**Exercise requirements:**
Count every line that holds the string "instances", then give that number alone.

**Available records:**
════════════════════
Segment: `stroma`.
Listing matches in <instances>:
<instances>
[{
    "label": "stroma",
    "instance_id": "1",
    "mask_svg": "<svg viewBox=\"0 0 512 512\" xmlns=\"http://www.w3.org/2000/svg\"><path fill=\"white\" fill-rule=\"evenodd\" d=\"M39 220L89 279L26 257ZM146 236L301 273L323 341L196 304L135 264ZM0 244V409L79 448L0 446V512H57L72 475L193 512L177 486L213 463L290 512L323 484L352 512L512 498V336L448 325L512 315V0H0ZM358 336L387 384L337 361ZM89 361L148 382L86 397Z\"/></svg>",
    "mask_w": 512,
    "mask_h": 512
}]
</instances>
════════════════════
**Worked answer:**
3